Work instructions: Output each line of the data word for word, from the first through the line that holds "(626, 378) = (673, 249): brown", and leave off whatever follows.

--- START ---

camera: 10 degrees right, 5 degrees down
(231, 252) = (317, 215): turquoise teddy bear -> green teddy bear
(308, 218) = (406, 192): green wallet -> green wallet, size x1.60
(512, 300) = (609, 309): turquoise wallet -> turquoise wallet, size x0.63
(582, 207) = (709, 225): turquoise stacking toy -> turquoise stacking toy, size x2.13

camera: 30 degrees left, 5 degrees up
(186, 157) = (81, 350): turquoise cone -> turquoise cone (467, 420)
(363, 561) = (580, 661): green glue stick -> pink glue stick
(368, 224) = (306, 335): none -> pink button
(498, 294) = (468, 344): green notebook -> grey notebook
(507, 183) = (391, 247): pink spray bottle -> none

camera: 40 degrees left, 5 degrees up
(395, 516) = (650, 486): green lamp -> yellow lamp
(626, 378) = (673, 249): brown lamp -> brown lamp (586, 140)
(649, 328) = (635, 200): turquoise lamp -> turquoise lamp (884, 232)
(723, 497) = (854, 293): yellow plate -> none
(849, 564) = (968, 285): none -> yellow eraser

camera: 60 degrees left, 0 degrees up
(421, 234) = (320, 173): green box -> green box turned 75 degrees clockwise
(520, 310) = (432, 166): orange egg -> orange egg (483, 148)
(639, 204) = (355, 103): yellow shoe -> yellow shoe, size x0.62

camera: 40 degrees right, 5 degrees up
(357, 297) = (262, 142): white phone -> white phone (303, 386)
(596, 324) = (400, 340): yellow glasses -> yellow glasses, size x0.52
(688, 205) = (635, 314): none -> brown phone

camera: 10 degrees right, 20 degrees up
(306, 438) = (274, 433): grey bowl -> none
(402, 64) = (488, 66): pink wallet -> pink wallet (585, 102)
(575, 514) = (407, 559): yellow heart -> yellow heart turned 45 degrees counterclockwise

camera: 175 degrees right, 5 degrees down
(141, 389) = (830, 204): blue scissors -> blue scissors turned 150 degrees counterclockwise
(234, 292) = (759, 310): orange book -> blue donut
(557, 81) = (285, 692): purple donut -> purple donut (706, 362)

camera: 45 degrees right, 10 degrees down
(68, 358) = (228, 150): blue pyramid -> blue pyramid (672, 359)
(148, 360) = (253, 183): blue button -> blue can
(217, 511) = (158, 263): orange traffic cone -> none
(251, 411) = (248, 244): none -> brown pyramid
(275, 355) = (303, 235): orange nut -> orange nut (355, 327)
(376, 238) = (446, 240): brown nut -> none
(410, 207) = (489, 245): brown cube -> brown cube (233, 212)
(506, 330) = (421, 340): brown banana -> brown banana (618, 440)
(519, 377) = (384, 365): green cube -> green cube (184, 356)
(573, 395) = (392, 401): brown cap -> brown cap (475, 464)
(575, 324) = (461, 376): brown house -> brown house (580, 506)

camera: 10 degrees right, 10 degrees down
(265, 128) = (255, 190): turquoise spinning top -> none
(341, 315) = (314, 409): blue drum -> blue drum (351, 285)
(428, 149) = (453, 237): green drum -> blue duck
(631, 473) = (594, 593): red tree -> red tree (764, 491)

--- END ---

Solution below:
camera: 10 degrees right, 5 degrees down
(231, 252) = (317, 215): turquoise teddy bear -> green teddy bear
(308, 218) = (406, 192): green wallet -> green wallet, size x1.60
(512, 300) = (609, 309): turquoise wallet -> turquoise wallet, size x0.63
(582, 207) = (709, 225): turquoise stacking toy -> turquoise stacking toy, size x2.13

camera: 30 degrees left, 5 degrees up
(186, 157) = (81, 350): turquoise cone -> turquoise cone (467, 420)
(363, 561) = (580, 661): green glue stick -> pink glue stick
(368, 224) = (306, 335): none -> pink button
(498, 294) = (468, 344): green notebook -> grey notebook
(507, 183) = (391, 247): pink spray bottle -> none

camera: 40 degrees left, 5 degrees up
(395, 516) = (650, 486): green lamp -> yellow lamp
(626, 378) = (673, 249): brown lamp -> brown lamp (586, 140)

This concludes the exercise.